__What is being asked__: Pick out each line of the material that contains the string "breathe", counting only matches with the same capitalization, and copy those lines.

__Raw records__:

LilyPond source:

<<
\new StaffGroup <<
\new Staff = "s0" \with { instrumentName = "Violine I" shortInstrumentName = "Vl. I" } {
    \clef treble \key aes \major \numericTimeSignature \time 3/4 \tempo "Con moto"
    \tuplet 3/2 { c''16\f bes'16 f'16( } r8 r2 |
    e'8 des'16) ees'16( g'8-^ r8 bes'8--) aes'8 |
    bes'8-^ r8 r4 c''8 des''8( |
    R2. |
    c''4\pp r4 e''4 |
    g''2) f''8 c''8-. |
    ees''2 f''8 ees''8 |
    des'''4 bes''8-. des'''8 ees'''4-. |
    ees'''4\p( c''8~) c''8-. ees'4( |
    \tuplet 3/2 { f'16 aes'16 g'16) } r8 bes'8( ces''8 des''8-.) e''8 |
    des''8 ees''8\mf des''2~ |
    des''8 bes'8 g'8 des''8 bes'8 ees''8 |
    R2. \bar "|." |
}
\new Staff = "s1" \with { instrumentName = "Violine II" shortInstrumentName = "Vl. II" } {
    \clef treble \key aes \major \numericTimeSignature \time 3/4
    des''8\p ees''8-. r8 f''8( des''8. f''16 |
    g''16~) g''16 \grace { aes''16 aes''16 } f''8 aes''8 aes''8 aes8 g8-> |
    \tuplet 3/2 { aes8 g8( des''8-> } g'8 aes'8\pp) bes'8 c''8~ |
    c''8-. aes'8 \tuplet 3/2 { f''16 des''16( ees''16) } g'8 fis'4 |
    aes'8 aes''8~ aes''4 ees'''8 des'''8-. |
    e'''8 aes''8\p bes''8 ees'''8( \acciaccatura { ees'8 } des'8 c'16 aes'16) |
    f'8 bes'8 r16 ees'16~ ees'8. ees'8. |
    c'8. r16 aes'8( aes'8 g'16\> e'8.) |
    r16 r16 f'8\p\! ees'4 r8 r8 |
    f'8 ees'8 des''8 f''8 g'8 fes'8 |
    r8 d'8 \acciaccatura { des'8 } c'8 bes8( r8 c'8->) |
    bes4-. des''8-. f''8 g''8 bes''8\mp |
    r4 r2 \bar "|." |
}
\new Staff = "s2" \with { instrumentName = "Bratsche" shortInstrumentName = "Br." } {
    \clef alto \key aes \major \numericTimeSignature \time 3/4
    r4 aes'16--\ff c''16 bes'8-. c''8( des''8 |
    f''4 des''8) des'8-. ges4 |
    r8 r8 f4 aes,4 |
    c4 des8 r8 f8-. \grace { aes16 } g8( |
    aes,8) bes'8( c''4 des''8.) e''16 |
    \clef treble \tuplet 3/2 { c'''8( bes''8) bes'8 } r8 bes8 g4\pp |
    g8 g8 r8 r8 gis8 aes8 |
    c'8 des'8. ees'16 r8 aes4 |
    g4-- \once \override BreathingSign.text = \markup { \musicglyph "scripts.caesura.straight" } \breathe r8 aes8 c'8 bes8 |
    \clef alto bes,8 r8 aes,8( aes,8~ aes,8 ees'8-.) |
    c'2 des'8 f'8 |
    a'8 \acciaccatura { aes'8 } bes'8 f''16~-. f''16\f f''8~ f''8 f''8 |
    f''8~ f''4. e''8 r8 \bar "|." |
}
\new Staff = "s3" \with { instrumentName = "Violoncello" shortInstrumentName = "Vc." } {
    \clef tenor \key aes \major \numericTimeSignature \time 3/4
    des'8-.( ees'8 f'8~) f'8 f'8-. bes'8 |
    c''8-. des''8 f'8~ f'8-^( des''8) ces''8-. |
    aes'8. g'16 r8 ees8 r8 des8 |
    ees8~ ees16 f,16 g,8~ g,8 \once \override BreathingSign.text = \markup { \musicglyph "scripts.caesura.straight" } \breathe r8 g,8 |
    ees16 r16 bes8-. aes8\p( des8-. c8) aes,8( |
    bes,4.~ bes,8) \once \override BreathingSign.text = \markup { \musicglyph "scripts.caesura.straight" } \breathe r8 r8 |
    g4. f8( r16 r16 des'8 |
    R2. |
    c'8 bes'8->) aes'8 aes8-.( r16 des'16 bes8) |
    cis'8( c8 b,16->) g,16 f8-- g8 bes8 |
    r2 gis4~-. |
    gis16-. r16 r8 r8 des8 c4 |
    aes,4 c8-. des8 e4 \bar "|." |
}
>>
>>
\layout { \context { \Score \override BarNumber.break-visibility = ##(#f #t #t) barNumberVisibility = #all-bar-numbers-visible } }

__Solved exercise__:
    g4-- \once \override BreathingSign.text = \markup { \musicglyph "scripts.caesura.straight" } \breathe r8 aes8 c'8 bes8 |
    ees8~ ees16 f,16 g,8~ g,8 \once \override BreathingSign.text = \markup { \musicglyph "scripts.caesura.straight" } \breathe r8 g,8 |
    bes,4.~ bes,8) \once \override BreathingSign.text = \markup { \musicglyph "scripts.caesura.straight" } \breathe r8 r8 |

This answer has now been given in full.